Task goal: Retype the whole listing, please, keeping every line exact and dropping the pictures.

┌──

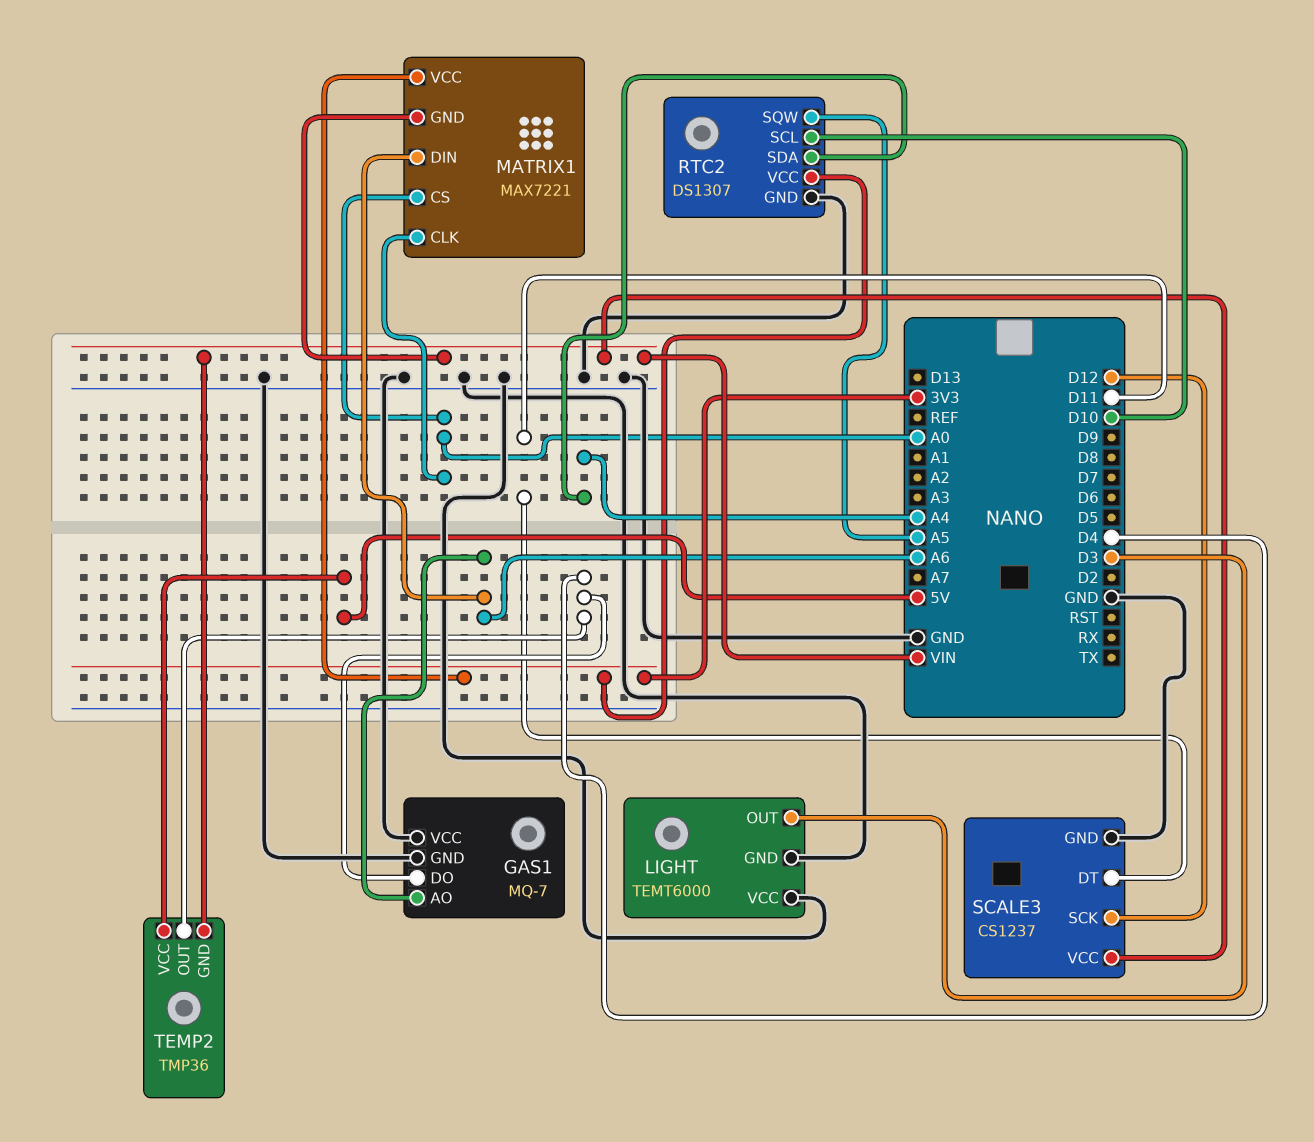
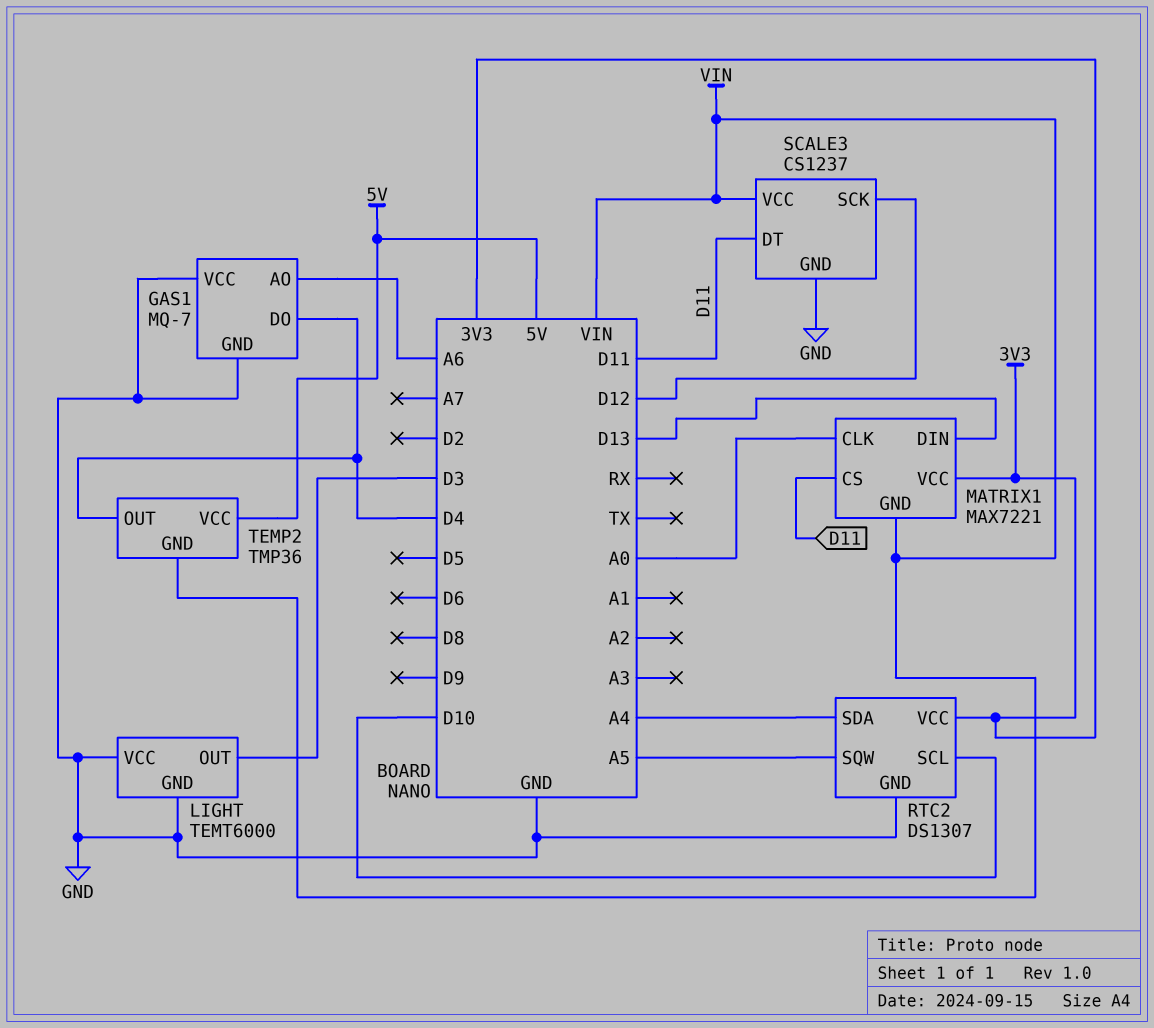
MATRIX1 pin CS: A0 -> D11
MATRIX1 pin DIN: A6 -> D13

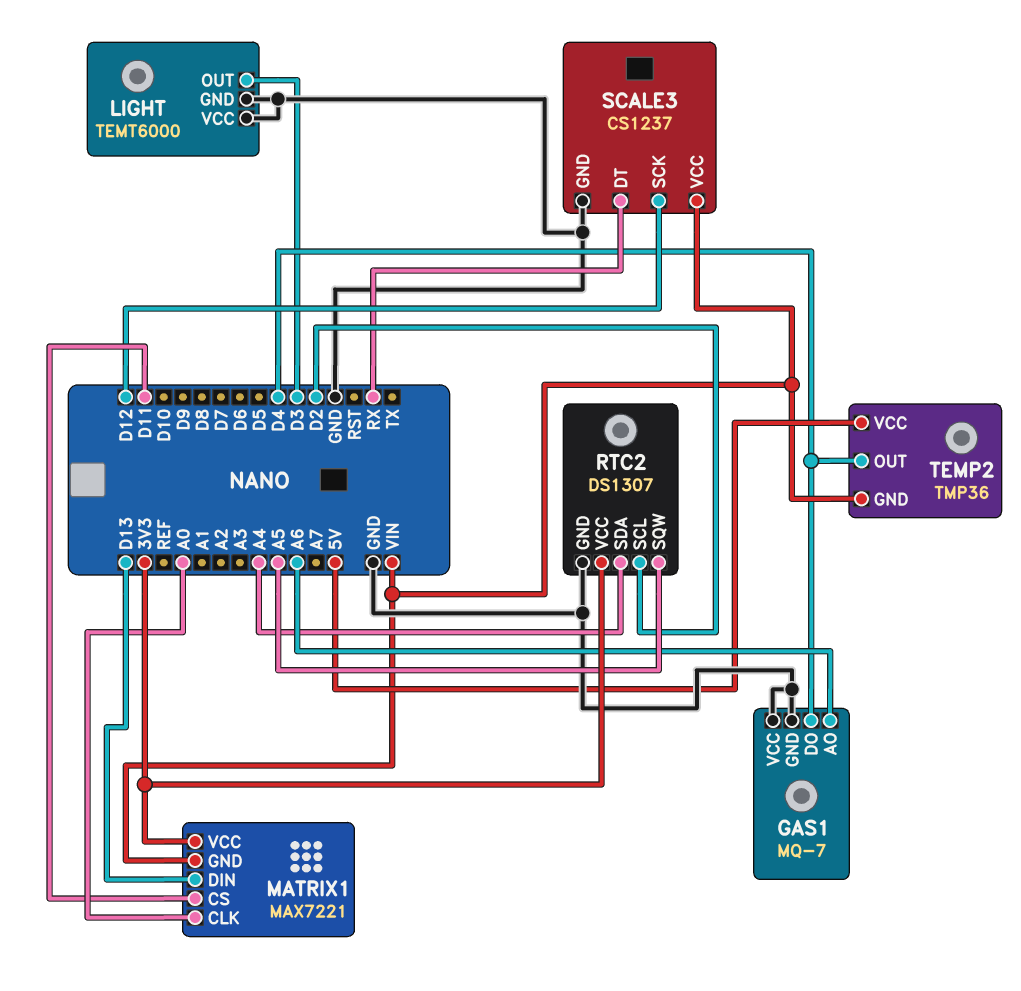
RTC2 pin SCL: D10 -> D2
SCALE3 pin DT: D11 -> RX

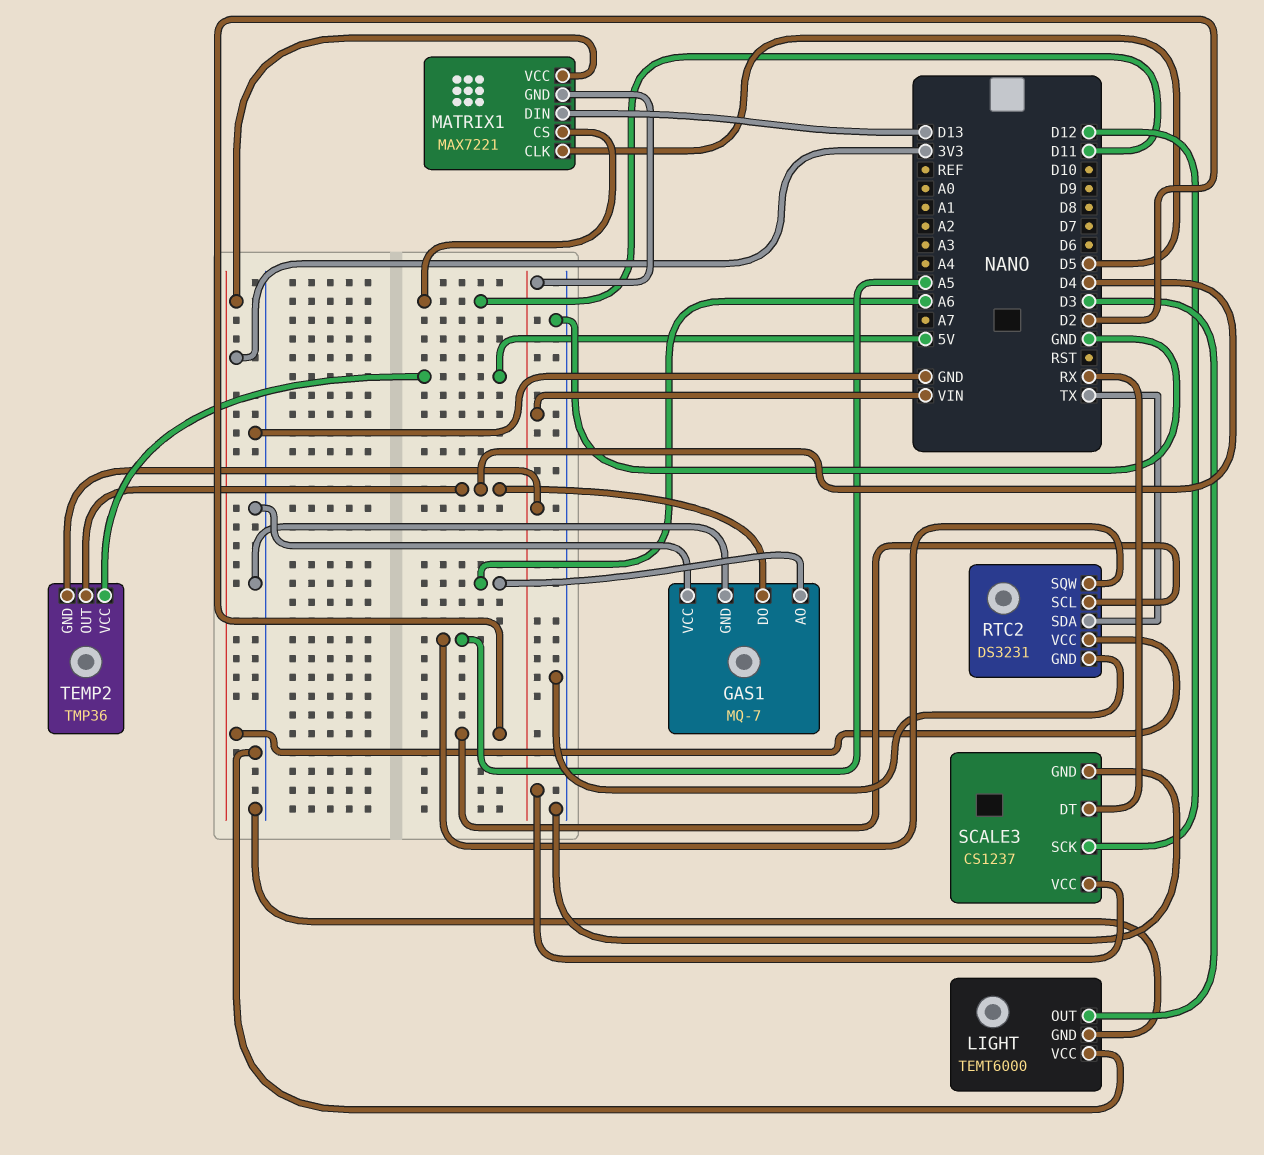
MATRIX1 pin CLK: A0 -> D5
RTC2: DS1307 -> DS3231
RTC2 pin SDA: A4 -> TX

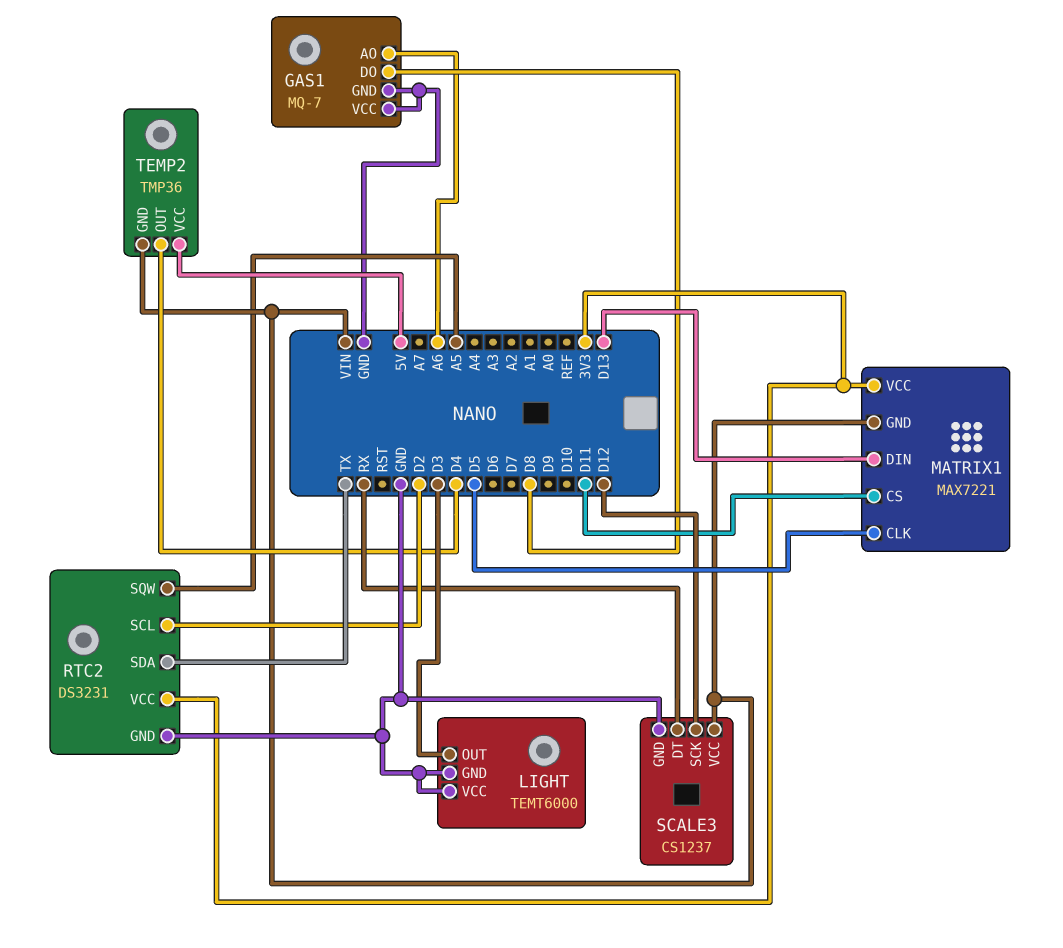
GAS1 pin DO: D4 -> D8

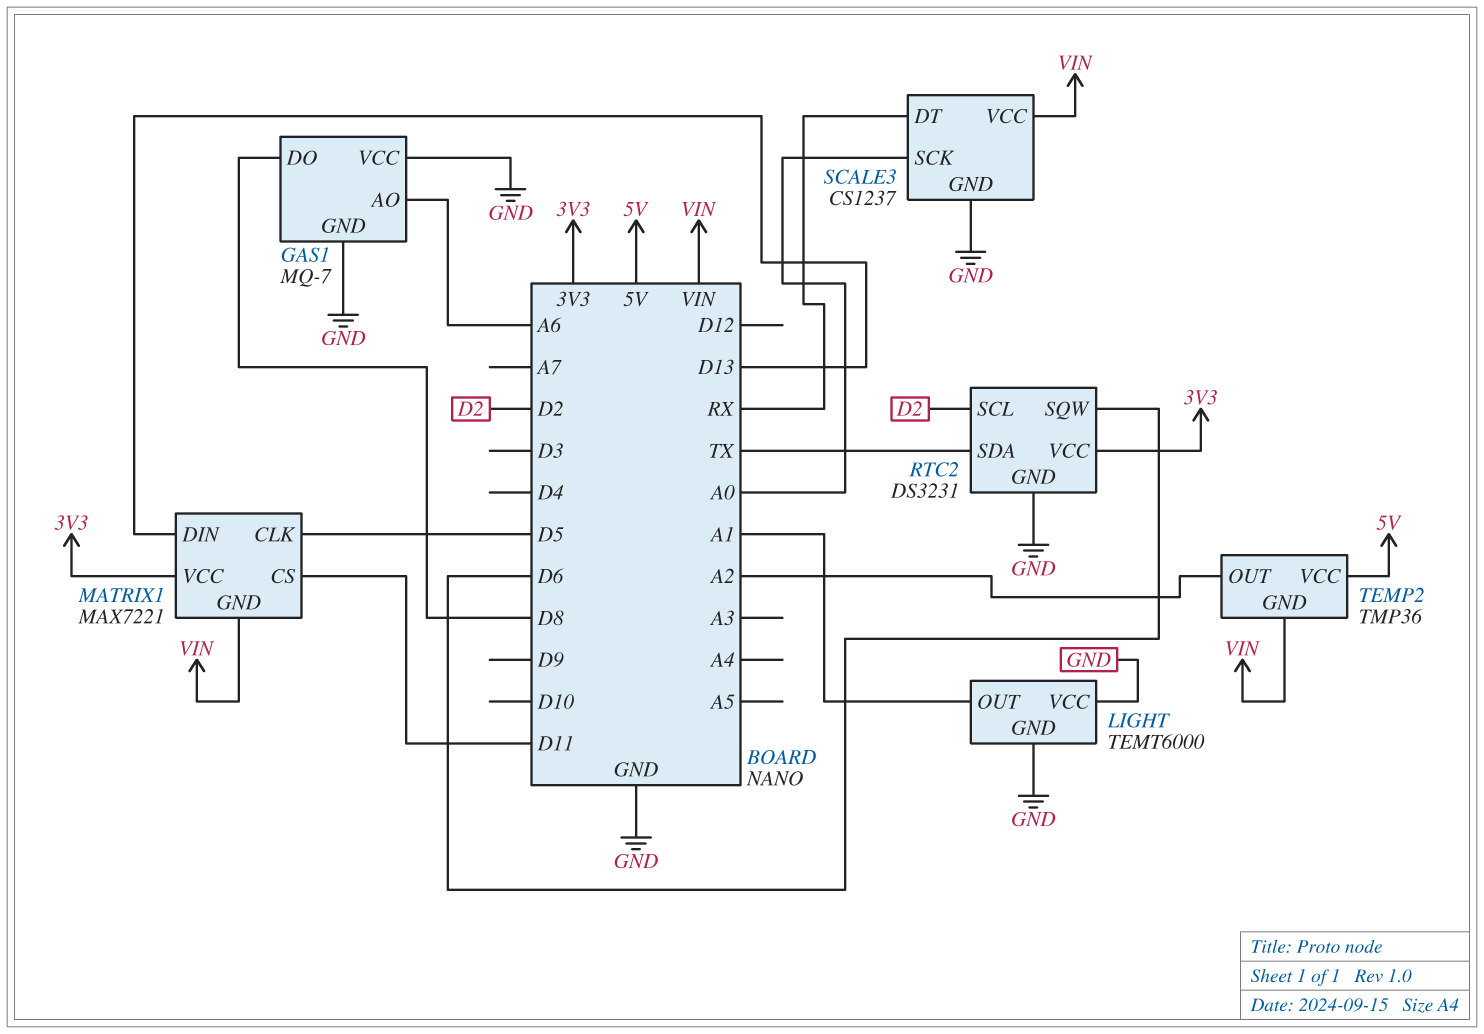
LIGHT pin OUT: D3 -> A1
RTC2 pin SQW: A5 -> D6
SCALE3 pin SCK: D12 -> A0
TEMP2 pin OUT: D4 -> A2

└──

Output of the exercise:
MATRIX1 pin CS: A0 -> D11
MATRIX1 pin DIN: A6 -> D13

RTC2 pin SCL: D10 -> D2
SCALE3 pin DT: D11 -> RX

MATRIX1 pin CLK: A0 -> D5
RTC2: DS1307 -> DS3231
RTC2 pin SDA: A4 -> TX

GAS1 pin DO: D4 -> D8

LIGHT pin OUT: D3 -> A1
RTC2 pin SQW: A5 -> D6
SCALE3 pin SCK: D12 -> A0
TEMP2 pin OUT: D4 -> A2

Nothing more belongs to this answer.